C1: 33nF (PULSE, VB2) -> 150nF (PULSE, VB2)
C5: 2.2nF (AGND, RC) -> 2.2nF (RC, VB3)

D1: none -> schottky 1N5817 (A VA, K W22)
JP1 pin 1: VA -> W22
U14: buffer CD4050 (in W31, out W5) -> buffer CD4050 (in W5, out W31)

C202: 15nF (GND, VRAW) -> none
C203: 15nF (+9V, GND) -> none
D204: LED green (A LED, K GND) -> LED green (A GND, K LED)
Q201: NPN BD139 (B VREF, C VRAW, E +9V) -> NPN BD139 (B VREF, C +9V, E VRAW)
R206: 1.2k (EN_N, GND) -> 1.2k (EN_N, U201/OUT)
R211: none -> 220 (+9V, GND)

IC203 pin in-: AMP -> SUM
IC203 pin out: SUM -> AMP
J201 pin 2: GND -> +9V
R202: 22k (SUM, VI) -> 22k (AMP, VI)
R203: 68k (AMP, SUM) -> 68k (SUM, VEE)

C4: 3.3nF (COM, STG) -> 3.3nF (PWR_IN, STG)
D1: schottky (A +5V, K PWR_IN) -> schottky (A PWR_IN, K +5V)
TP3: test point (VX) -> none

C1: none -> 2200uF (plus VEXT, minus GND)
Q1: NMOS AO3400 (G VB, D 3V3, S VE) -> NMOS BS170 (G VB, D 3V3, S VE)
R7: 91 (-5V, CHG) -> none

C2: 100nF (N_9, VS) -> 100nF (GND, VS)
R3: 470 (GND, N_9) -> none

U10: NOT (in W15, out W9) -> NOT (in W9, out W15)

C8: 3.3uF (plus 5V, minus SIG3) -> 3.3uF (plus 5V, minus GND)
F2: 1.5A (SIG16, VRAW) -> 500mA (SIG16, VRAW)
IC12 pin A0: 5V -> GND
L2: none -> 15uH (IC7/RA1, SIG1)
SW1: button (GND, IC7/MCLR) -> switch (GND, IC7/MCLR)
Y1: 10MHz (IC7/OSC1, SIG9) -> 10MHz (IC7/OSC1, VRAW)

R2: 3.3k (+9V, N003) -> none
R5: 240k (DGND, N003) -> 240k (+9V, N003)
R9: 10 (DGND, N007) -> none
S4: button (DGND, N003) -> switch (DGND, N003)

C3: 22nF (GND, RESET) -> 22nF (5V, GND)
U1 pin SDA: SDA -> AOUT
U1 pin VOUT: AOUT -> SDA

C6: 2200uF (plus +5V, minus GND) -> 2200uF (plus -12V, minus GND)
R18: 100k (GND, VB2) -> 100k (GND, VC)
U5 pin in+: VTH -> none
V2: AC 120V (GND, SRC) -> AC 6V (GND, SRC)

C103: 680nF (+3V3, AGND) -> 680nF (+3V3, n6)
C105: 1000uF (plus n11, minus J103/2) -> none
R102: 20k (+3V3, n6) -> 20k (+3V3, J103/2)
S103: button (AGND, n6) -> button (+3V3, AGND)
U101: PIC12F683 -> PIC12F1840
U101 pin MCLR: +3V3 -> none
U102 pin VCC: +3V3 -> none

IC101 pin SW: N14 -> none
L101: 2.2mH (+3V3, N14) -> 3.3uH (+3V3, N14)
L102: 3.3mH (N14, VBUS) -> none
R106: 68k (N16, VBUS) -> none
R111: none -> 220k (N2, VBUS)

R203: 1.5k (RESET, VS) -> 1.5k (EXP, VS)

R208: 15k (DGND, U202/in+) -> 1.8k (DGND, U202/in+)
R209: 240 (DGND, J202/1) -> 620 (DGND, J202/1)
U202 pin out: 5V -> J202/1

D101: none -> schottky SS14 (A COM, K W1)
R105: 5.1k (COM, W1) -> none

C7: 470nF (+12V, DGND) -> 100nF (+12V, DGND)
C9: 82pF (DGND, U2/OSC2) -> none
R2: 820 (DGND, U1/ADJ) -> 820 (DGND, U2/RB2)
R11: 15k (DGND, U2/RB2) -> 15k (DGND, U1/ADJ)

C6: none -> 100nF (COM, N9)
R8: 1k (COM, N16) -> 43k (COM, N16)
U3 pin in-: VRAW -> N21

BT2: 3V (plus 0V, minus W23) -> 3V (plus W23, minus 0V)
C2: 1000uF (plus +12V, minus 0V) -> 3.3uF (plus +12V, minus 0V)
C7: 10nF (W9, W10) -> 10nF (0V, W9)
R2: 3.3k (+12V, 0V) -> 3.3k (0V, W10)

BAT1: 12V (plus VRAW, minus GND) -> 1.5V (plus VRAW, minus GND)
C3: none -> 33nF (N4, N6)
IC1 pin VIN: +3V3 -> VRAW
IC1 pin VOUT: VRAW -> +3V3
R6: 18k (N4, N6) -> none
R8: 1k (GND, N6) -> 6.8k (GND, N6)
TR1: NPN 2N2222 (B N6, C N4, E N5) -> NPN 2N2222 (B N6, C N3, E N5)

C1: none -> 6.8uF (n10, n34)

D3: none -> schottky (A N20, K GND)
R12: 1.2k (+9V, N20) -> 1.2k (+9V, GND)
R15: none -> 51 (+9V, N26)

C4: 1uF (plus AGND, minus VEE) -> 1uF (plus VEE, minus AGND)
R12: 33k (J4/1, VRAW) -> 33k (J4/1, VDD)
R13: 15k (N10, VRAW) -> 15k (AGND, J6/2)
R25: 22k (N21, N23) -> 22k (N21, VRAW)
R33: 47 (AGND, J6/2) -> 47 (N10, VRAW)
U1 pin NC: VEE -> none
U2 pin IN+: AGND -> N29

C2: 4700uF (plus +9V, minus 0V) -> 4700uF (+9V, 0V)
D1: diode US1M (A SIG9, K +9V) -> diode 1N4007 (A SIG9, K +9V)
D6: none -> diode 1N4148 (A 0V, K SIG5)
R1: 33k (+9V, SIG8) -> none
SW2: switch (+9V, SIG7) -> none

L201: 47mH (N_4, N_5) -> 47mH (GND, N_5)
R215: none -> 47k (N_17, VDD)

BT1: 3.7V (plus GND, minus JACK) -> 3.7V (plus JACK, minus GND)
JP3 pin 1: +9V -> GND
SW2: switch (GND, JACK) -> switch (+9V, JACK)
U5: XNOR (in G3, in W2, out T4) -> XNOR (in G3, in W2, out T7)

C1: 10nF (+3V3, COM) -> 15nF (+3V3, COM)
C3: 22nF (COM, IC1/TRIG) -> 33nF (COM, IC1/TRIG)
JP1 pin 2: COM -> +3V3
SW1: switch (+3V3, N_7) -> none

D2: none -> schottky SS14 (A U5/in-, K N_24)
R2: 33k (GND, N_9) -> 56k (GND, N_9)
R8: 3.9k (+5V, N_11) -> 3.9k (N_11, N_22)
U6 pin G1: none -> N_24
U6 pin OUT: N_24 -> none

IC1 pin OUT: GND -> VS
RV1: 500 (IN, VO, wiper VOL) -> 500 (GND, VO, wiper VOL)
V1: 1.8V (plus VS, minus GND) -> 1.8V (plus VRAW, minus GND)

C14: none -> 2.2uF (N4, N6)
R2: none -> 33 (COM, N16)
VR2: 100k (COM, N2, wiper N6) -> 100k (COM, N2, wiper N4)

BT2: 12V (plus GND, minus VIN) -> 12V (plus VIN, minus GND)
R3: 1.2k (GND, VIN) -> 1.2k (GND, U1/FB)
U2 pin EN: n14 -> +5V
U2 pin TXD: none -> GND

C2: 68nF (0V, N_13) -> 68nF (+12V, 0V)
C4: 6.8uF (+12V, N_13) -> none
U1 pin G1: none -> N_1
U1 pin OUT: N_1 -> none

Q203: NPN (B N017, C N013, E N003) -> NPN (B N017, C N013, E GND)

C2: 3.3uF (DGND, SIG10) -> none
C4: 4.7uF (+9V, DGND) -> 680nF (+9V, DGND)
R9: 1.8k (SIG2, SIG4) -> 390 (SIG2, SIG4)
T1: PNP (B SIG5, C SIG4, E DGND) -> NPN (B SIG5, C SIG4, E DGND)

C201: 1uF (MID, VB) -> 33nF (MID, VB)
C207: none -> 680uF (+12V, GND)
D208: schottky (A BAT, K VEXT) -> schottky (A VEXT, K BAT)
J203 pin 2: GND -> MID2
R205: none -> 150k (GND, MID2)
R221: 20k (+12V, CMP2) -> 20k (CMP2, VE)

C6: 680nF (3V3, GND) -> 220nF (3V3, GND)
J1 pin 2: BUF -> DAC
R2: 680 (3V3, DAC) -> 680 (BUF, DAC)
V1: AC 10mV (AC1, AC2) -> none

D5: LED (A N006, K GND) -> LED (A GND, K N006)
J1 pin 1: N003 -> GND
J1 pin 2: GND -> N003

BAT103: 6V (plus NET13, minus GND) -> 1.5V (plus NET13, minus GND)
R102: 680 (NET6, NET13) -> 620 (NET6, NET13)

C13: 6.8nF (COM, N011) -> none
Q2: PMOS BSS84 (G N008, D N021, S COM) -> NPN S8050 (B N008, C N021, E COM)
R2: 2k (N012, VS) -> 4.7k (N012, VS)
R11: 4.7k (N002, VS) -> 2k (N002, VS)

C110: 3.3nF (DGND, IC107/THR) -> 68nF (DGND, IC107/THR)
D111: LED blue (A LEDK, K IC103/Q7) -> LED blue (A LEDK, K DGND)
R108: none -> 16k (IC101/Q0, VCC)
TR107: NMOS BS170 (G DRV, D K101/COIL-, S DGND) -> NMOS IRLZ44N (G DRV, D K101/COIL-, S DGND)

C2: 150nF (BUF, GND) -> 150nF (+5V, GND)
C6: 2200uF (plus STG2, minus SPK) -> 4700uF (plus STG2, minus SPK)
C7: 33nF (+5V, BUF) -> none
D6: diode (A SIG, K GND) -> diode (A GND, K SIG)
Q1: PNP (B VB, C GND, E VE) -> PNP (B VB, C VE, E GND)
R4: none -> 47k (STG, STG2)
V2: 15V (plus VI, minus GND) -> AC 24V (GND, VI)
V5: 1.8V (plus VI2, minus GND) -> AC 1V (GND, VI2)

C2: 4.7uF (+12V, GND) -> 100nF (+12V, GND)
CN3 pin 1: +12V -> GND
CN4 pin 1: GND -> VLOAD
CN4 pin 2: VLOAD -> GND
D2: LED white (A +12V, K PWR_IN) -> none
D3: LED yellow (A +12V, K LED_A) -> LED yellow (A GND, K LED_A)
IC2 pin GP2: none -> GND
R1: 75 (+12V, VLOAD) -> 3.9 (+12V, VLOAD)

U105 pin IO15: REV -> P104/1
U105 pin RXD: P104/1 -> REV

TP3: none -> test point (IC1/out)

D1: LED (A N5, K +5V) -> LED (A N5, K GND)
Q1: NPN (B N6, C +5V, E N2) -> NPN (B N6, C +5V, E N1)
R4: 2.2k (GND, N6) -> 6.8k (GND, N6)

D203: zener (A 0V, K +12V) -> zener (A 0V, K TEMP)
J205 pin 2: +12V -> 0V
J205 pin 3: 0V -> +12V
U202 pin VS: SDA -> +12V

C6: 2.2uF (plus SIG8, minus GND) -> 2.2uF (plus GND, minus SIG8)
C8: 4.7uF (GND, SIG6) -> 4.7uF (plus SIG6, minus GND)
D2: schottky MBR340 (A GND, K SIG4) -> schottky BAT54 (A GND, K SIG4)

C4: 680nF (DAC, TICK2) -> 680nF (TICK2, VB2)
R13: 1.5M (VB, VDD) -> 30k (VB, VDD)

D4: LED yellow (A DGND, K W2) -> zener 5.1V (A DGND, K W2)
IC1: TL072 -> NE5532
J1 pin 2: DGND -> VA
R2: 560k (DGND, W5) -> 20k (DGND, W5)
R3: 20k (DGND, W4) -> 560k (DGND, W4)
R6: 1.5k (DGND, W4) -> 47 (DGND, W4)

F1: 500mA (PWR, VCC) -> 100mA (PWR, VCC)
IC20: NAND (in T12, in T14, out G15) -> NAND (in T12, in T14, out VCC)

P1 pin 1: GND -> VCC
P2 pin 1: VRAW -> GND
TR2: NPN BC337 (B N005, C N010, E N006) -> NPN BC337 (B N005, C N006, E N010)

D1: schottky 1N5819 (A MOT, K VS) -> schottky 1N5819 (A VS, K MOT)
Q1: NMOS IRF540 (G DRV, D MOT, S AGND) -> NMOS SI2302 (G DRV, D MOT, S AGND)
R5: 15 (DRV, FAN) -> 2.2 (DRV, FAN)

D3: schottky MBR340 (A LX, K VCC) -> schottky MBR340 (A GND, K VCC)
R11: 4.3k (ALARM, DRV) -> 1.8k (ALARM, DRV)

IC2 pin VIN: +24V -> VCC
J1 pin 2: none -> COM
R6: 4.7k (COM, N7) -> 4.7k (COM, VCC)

- _Aim of the exercise_:
Starting at the line that contains "S4: button (DGND, N003)" and stopping after the line that contains "V2: AC 120V (GND, SRC) -> AC 6V (GND, SRC)", write out every line exactly as it appears above, and no other line.

- _Solved problem_:
S4: button (DGND, N003) -> switch (DGND, N003)

C3: 22nF (GND, RESET) -> 22nF (5V, GND)
U1 pin SDA: SDA -> AOUT
U1 pin VOUT: AOUT -> SDA

C6: 2200uF (plus +5V, minus GND) -> 2200uF (plus -12V, minus GND)
R18: 100k (GND, VB2) -> 100k (GND, VC)
U5 pin in+: VTH -> none
V2: AC 120V (GND, SRC) -> AC 6V (GND, SRC)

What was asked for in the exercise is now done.